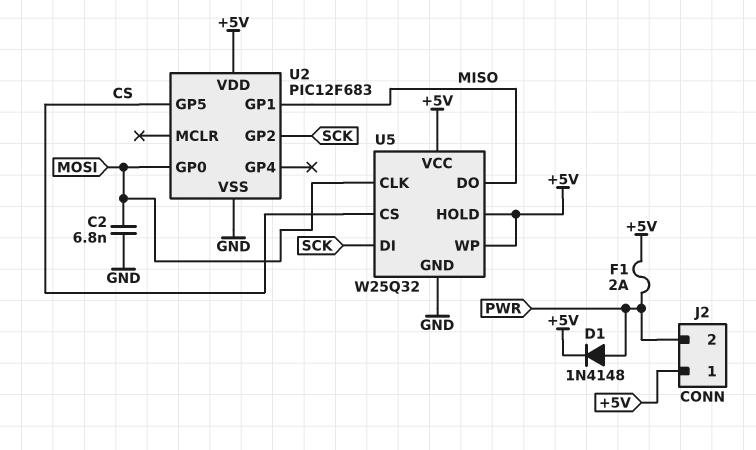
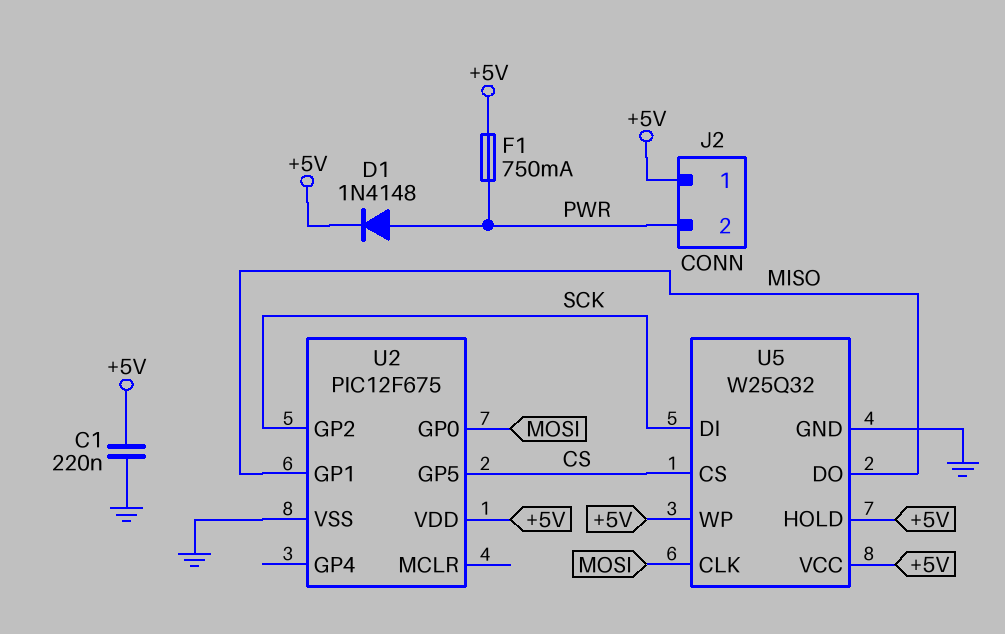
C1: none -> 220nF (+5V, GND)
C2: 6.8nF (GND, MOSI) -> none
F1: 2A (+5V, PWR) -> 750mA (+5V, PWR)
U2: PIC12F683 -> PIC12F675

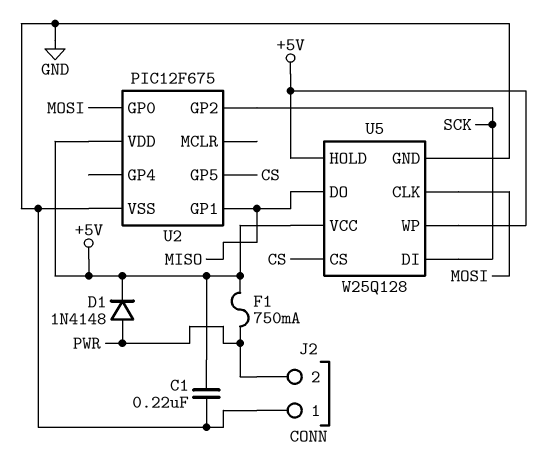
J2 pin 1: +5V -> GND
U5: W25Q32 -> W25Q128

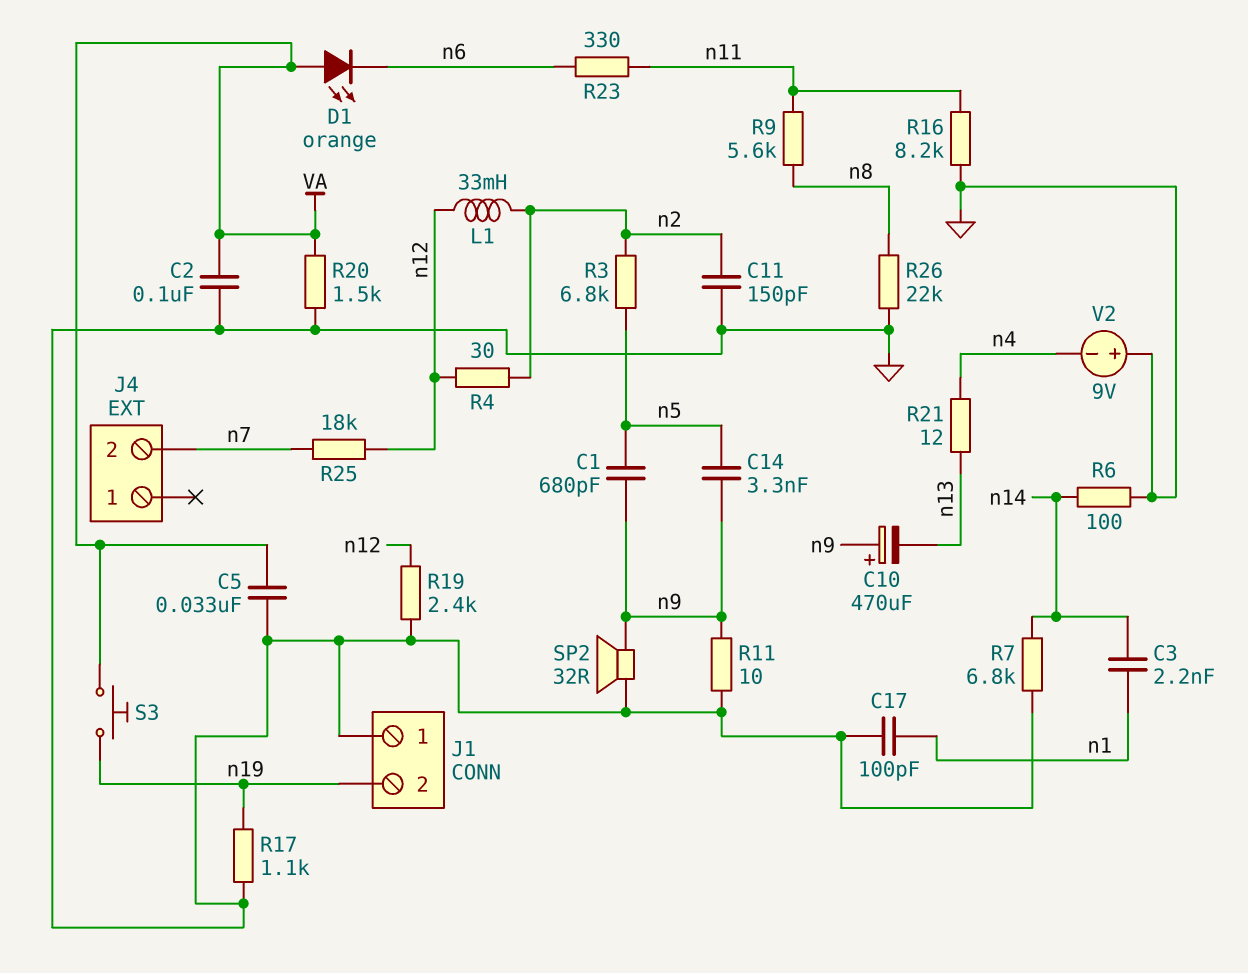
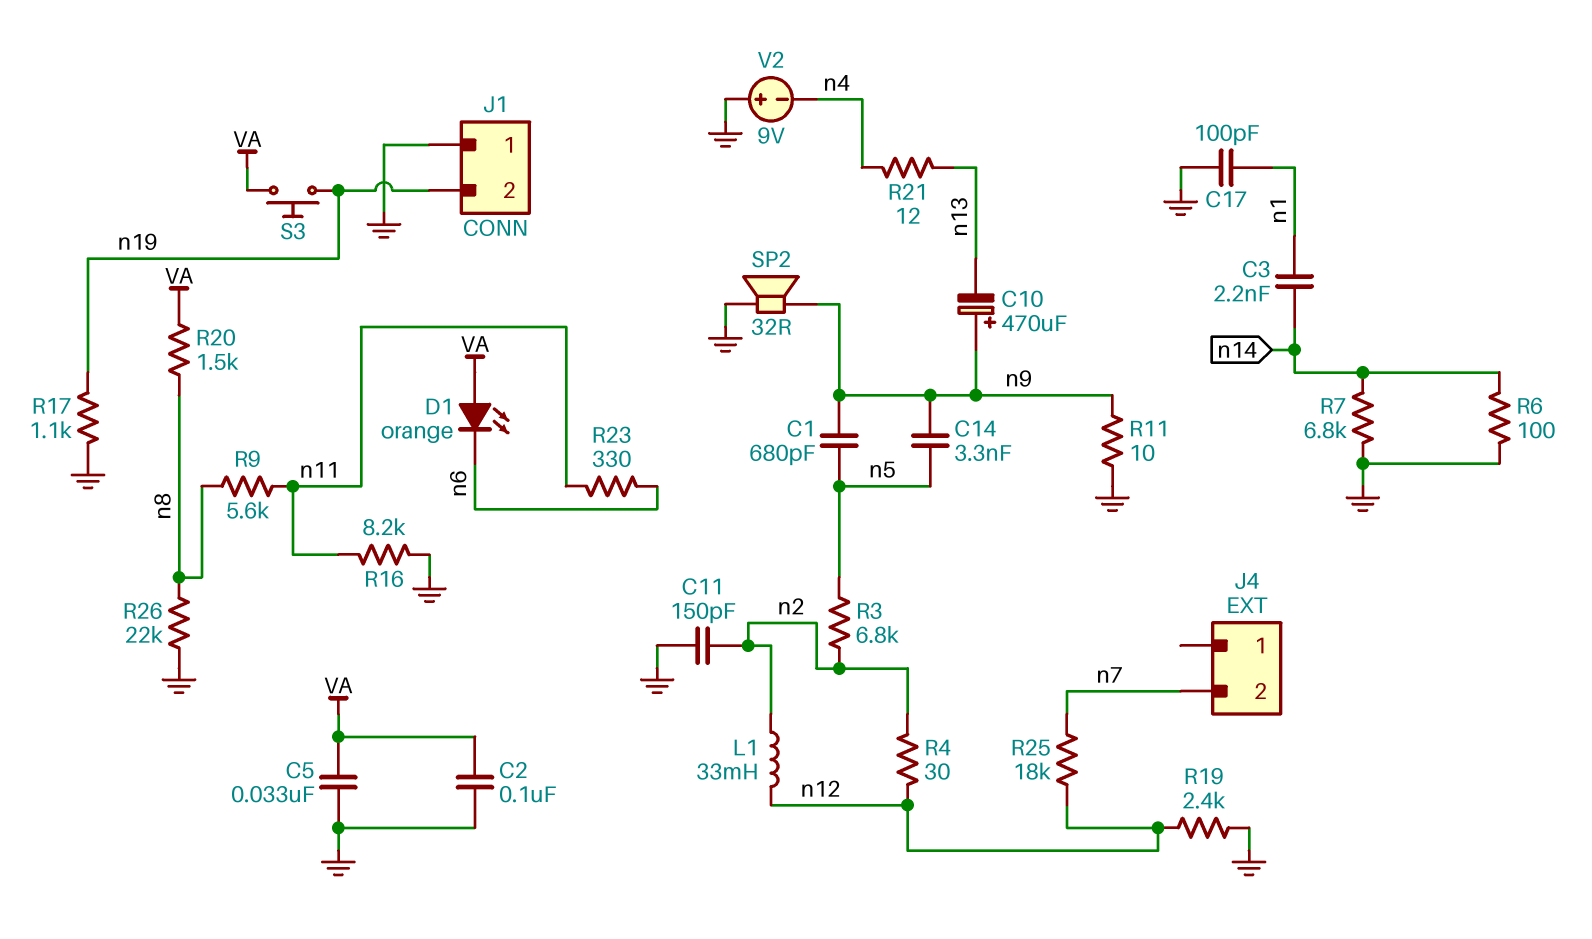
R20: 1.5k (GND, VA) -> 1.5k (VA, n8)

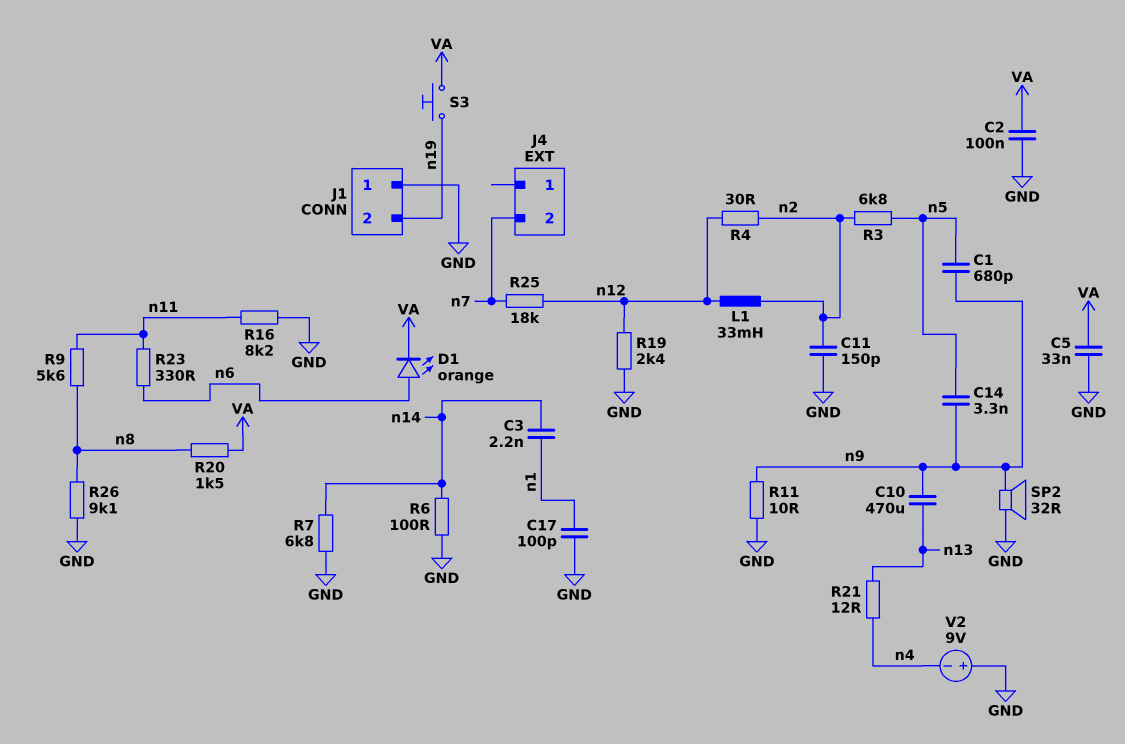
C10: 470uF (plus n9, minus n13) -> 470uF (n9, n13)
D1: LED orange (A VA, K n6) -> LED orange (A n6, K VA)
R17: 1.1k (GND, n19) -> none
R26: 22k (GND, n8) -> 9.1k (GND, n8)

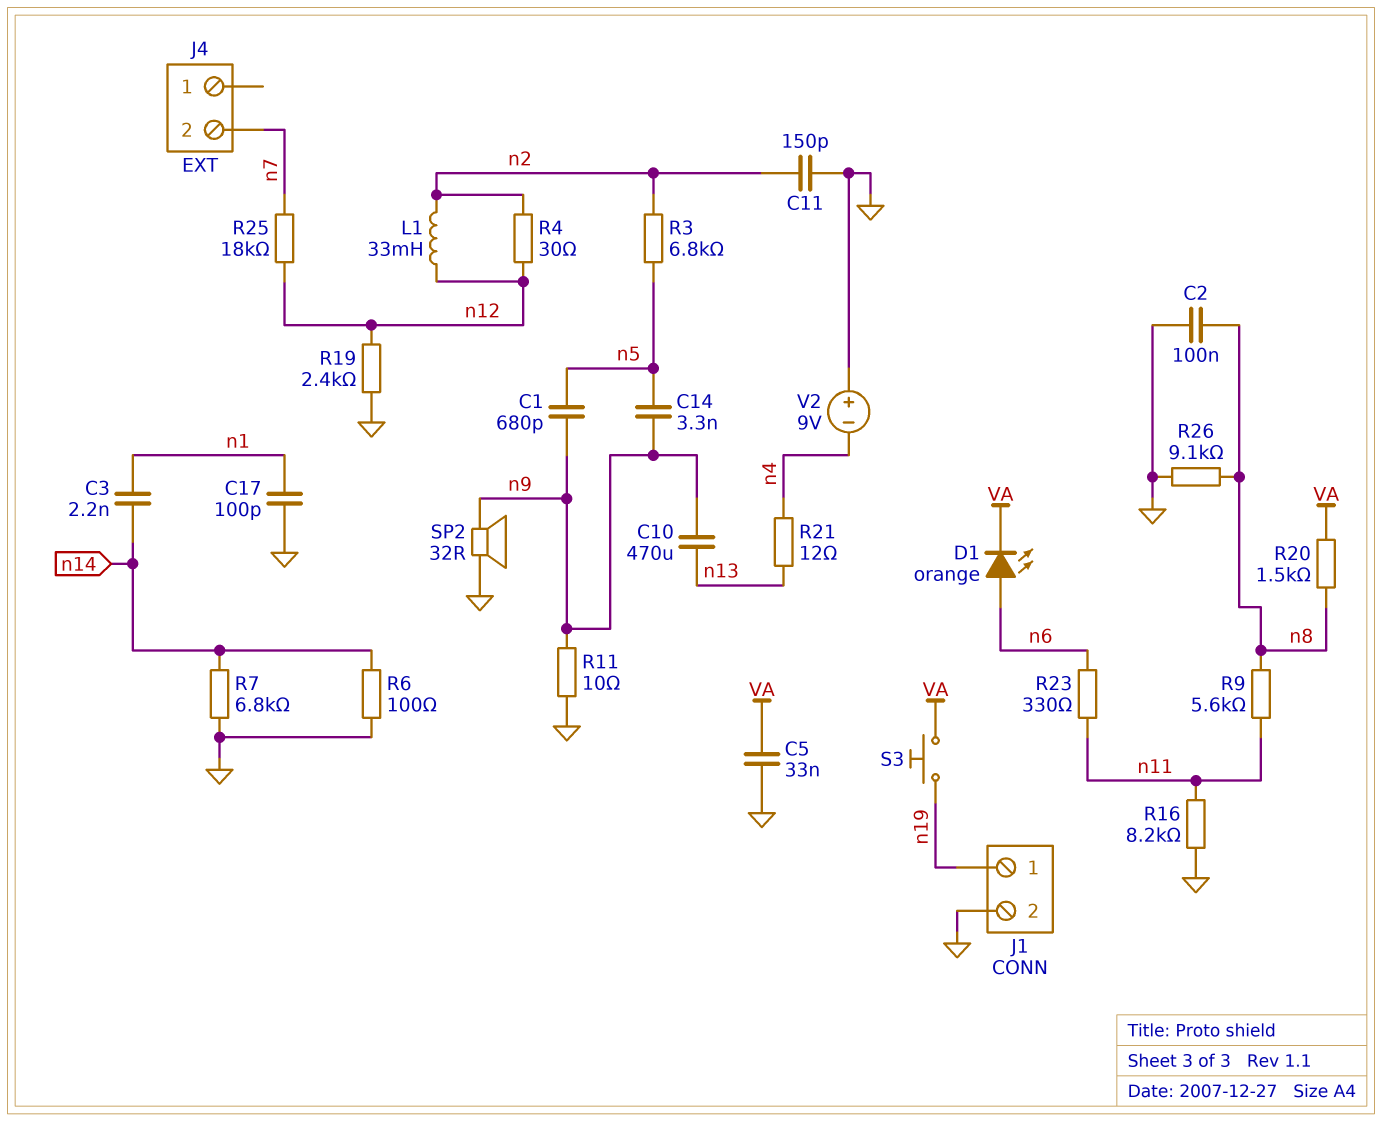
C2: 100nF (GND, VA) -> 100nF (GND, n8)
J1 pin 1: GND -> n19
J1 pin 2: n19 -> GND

:::::

**Exercise:** From the records above, determine how many lines hold "none" and give only that number.

**Finished exercise:** 3